= Beginning of Section =

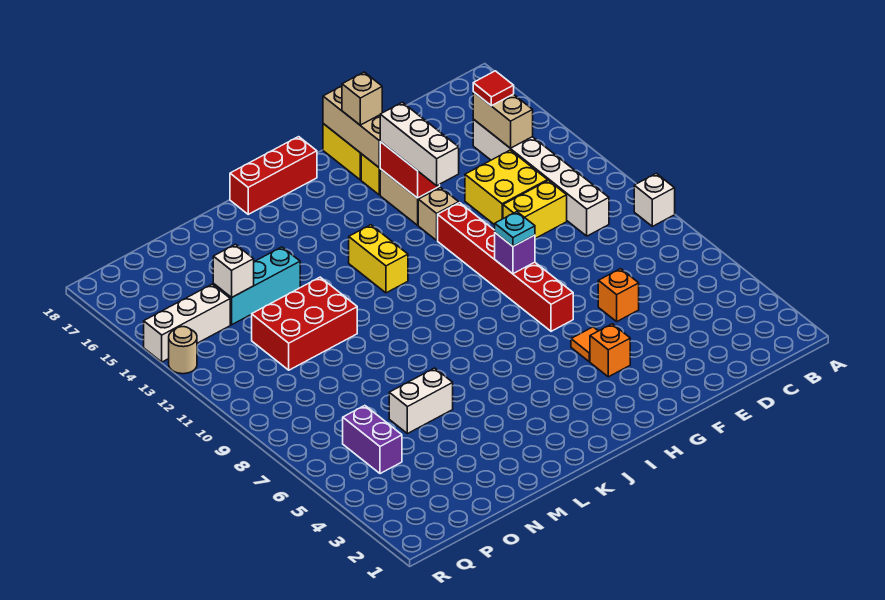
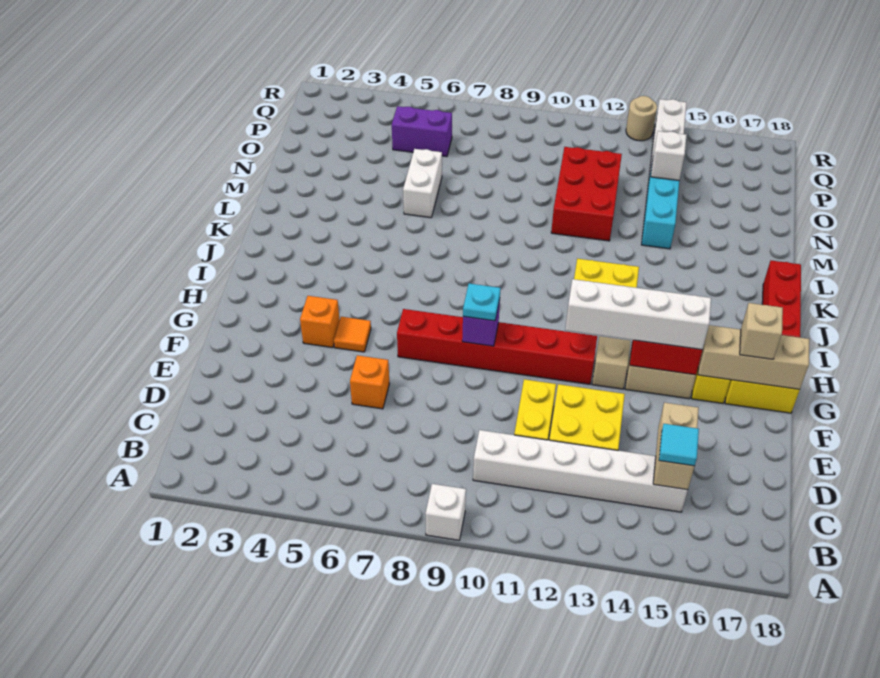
tan brick C14:C15 level 2 -> tan brick C15:D15 level 2
red tile C15 level 3 -> cyan tile C15 level 3
white brick G13:G15 level 3 -> white brick G12:G15 level 3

= End of Section =

WHAT IS NEEDED: Word for word, retype the lines from the one containing "red tile C15 level 3 -> cyan tile C15 level 3" through the final line of the data, including both ends and nothing more.

RESPONSE TO THE TASK:
red tile C15 level 3 -> cyan tile C15 level 3
white brick G13:G15 level 3 -> white brick G12:G15 level 3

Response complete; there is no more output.